GOAL OF THE EXERCISE: The copy must hold every line from the one with "brown dumbbell [466,207,507,257]" through the end of the listing, word for word, and must hold no pictures.

----------------

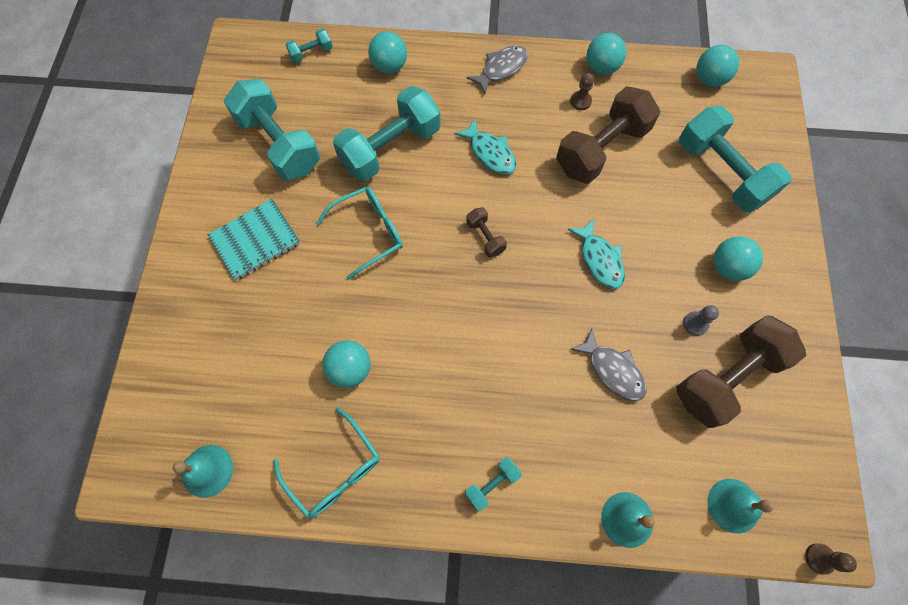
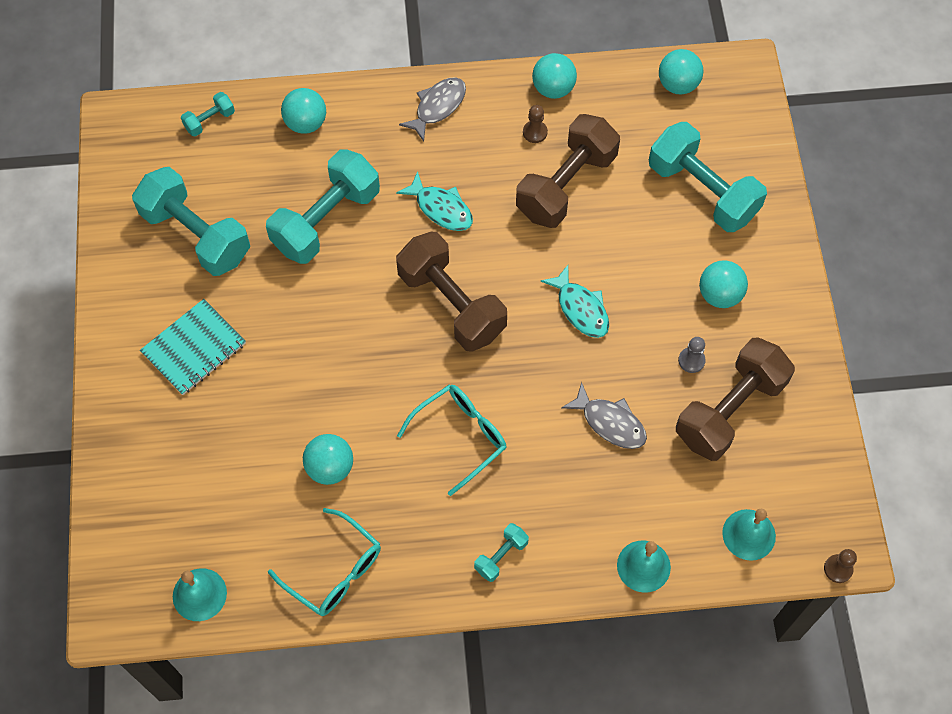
camera: 10 degrees left, 5 degrees down
turquoise glasses [316,187,403,280] -> turquoise glasses moved to [397,384,506,496]
brown dumbbell [466,207,507,257] -> brown dumbbell [396,232,507,352], size x2.24

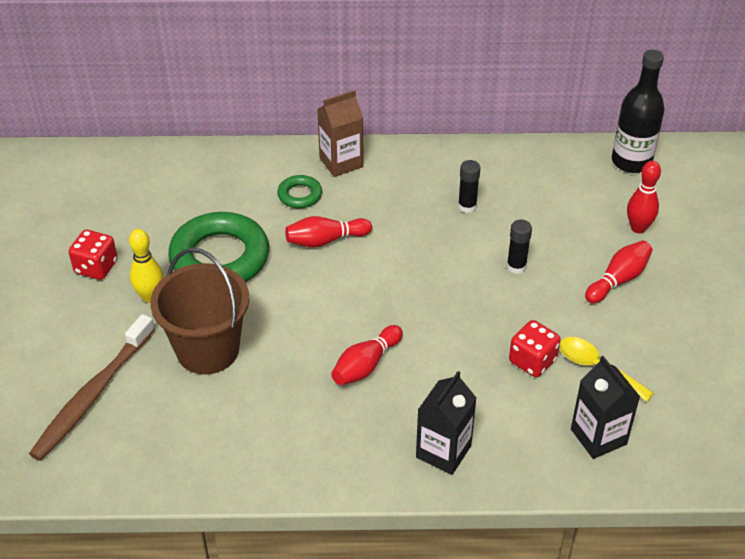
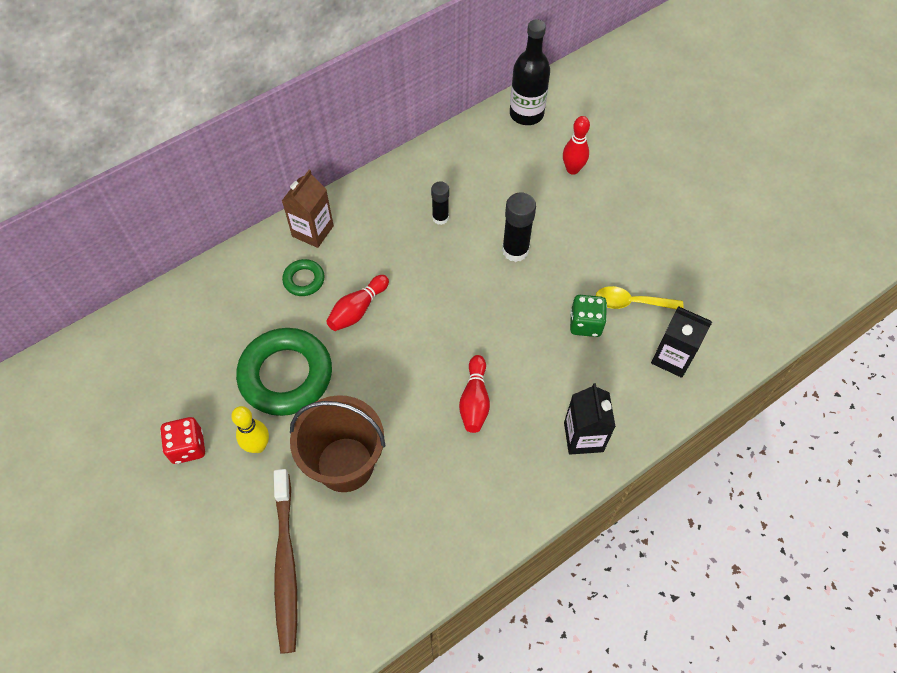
camera: 35 degrees left, 15 degrees up
black glue stick [507,220,532,274] -> black glue stick [502,192,536,262], size x1.58
red dice [509,320,560,377] -> green dice [570,295,607,337]
red bowling pin [585,241,652,303] -> none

----------------

TASK SOLUTION:
brown dumbbell [466,207,507,257] -> brown dumbbell [396,232,507,352], size x2.24

camera: 35 degrees left, 15 degrees up
black glue stick [507,220,532,274] -> black glue stick [502,192,536,262], size x1.58
red dice [509,320,560,377] -> green dice [570,295,607,337]
red bowling pin [585,241,652,303] -> none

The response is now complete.